■ What needs to be done ■
Reproduce, word for word, every line of text in the items below, leaving out the pictures.
◇ ◇ ◇ ◇ ◇ ◇ ◇
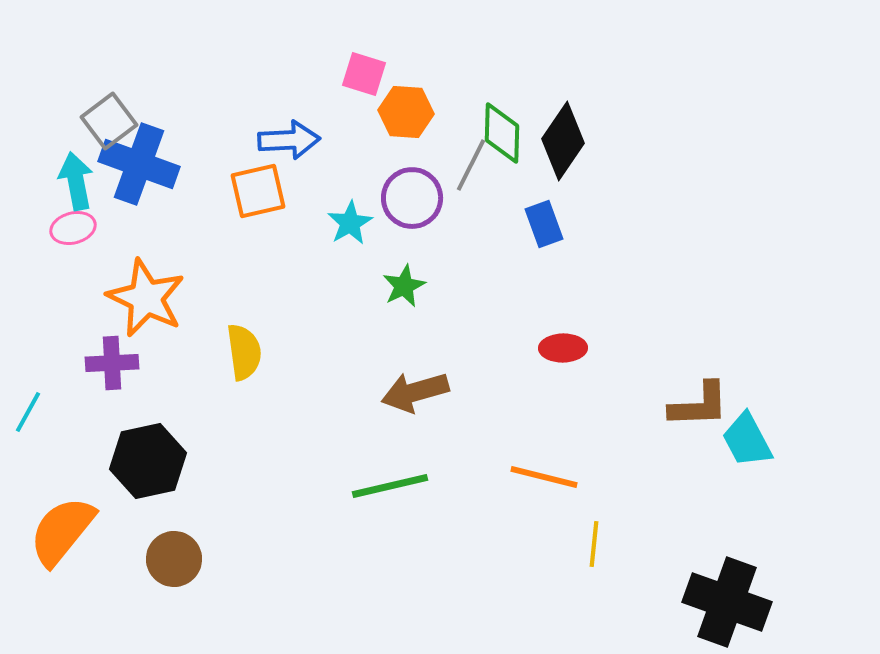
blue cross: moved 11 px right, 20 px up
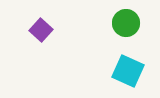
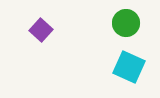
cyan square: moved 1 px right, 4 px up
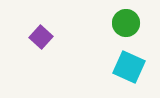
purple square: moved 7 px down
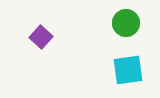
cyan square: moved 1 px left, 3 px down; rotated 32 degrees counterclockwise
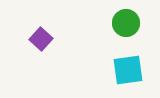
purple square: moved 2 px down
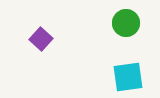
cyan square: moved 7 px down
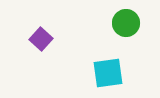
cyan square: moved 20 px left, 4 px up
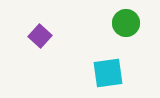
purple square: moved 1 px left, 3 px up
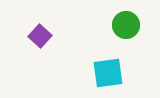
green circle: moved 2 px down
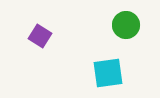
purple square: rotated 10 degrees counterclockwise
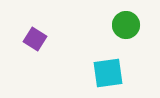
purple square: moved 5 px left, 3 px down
◇ ◇ ◇ ◇ ◇ ◇ ◇
■ The completed task ■
blue cross: moved 11 px right, 20 px up
cyan square: moved 1 px right, 4 px up
purple square: moved 7 px down
cyan square: moved 1 px left, 3 px down; rotated 32 degrees counterclockwise
purple square: moved 2 px down
cyan square: moved 7 px down
cyan square: moved 20 px left, 4 px up
purple square: moved 1 px left, 3 px up
green circle: moved 2 px down
purple square: rotated 10 degrees counterclockwise
purple square: moved 5 px left, 3 px down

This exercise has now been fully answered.